Outline records:
________________________

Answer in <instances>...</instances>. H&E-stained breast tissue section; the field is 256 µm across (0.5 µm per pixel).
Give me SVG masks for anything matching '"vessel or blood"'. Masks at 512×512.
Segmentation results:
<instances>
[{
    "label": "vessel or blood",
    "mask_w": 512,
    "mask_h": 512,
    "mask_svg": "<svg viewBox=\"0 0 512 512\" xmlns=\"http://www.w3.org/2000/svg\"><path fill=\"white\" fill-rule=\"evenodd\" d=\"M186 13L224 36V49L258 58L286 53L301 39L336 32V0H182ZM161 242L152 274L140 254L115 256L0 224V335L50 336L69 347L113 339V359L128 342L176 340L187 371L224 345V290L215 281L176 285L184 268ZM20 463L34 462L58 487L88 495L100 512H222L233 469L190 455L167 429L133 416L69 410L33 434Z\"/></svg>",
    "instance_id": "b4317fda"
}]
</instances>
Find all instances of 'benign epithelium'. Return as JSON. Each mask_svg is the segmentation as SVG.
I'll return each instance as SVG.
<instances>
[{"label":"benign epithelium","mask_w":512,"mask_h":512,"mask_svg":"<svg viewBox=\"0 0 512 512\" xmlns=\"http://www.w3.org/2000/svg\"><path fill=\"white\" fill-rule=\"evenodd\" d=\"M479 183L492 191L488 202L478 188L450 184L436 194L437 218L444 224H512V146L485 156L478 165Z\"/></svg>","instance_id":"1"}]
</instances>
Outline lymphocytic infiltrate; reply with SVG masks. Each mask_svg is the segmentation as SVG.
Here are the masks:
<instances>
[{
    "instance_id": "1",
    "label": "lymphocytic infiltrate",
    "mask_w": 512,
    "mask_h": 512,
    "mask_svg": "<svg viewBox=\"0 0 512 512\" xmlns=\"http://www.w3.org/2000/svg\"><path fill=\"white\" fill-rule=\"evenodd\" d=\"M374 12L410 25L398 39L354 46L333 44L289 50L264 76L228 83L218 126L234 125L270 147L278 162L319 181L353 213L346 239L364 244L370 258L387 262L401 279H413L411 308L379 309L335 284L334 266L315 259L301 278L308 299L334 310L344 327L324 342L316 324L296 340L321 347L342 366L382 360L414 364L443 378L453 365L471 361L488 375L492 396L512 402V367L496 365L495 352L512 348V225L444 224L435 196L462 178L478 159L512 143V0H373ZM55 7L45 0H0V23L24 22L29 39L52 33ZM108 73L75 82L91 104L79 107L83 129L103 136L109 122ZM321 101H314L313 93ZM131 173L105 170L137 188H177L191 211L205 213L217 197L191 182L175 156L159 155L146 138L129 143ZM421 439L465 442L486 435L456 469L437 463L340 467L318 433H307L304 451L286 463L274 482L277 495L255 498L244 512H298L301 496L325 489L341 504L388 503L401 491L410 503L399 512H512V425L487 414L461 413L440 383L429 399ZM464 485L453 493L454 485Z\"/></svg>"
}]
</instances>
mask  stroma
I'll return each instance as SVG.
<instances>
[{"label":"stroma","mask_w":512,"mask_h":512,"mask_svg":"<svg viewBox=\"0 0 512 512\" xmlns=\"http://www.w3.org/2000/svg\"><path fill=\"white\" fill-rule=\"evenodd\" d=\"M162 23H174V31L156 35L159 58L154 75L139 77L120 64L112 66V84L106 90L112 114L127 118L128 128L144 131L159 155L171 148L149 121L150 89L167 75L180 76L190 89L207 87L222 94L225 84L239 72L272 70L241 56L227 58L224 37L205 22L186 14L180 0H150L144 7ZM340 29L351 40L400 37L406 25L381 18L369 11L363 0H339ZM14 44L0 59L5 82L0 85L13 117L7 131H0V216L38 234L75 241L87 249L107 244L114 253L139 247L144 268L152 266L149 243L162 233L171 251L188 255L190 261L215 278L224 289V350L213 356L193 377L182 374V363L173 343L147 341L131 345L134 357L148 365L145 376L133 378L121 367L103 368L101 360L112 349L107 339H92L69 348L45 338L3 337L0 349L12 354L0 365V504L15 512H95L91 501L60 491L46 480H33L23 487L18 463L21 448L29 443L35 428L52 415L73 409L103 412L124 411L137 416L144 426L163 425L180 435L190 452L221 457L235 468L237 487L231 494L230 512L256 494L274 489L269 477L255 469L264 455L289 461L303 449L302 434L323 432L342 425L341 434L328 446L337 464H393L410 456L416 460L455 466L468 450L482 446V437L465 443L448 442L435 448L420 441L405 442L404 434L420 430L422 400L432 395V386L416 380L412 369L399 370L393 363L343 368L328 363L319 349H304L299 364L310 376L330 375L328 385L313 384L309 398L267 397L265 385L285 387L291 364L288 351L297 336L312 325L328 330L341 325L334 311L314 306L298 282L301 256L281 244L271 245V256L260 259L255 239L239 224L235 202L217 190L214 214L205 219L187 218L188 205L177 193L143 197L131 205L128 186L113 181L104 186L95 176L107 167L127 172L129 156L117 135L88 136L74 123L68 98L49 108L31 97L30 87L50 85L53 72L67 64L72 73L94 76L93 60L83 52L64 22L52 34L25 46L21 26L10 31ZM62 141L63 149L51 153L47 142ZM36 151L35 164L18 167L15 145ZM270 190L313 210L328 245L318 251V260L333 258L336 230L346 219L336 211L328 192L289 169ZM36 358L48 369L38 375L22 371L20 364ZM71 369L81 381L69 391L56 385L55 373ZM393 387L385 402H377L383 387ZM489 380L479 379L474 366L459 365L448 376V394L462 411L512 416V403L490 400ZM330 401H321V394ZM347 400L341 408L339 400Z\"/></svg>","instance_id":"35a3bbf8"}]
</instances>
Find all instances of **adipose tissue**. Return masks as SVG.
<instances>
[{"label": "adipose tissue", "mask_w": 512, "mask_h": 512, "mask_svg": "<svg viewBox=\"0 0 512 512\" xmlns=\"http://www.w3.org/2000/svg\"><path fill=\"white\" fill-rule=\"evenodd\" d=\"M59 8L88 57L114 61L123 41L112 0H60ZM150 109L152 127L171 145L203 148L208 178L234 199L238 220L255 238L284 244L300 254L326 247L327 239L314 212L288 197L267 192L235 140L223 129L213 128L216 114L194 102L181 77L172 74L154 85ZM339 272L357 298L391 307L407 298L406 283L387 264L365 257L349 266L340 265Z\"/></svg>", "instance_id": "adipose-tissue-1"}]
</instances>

________________________

List the lines of the entries that include "epithelium".

Find all instances of 'benign epithelium'. Return as JSON. Each mask_svg is the segmentation as SVG.
[{"label":"benign epithelium","mask_w":512,"mask_h":512,"mask_svg":"<svg viewBox=\"0 0 512 512\" xmlns=\"http://www.w3.org/2000/svg\"><path fill=\"white\" fill-rule=\"evenodd\" d=\"M479 183L492 191L488 202L478 188L450 184L436 194L437 218L444 224H512V146L485 156L478 165Z\"/></svg>","instance_id":"1"}]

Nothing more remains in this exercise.